──────── Records for the task

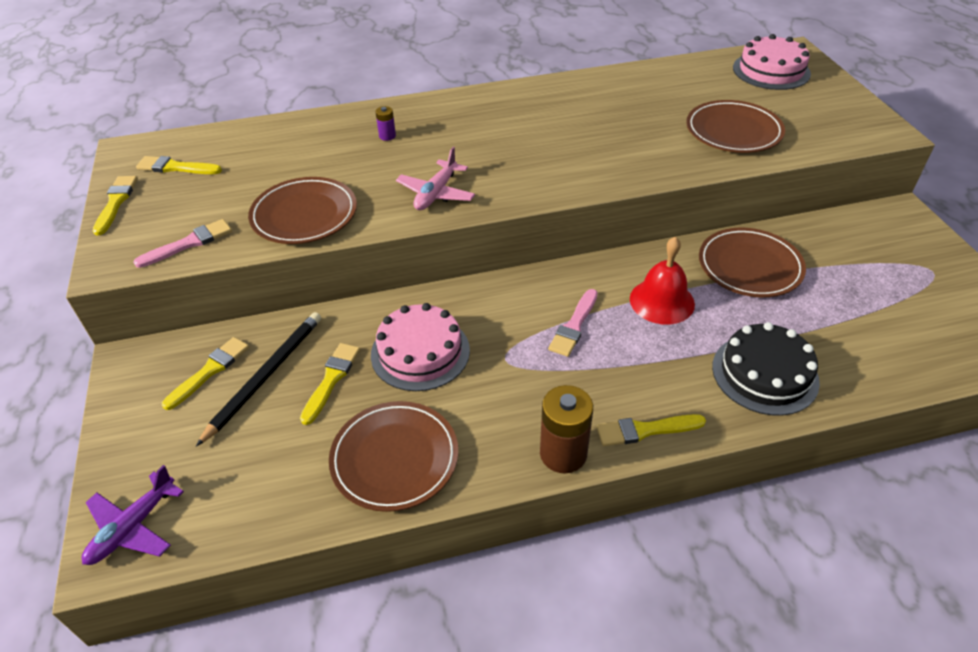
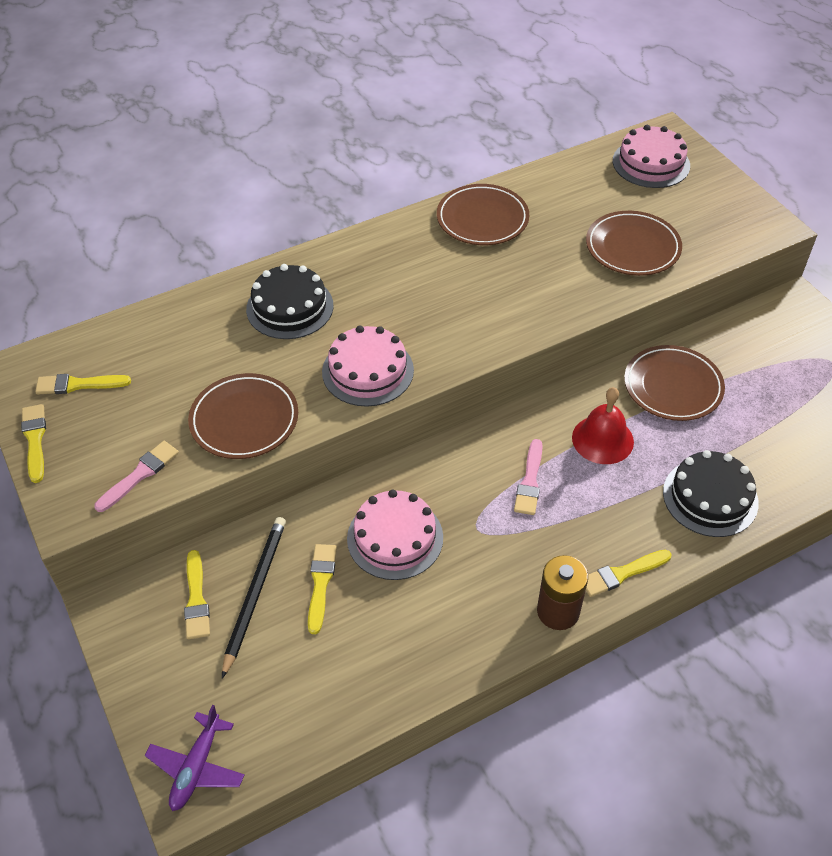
camera: 15 degrees left, 5 degrees up
(210, 371) = (196, 599): yellow brush -> yellow brush turned 150 degrees clockwise
(387, 136) = (290, 307): purple battery -> black cake
(395, 458) = (410, 648): brown plate -> brown plate (482, 219)
(436, 193) = (368, 371): pink plane -> pink cake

────────────────

What you are asked to do | Start at the line with "(210, 371) = (196, 599): yellow" and stop at the end of the records. Write those lines out exactly and add nothing.

Completed exercise |
(210, 371) = (196, 599): yellow brush -> yellow brush turned 150 degrees clockwise
(387, 136) = (290, 307): purple battery -> black cake
(395, 458) = (410, 648): brown plate -> brown plate (482, 219)
(436, 193) = (368, 371): pink plane -> pink cake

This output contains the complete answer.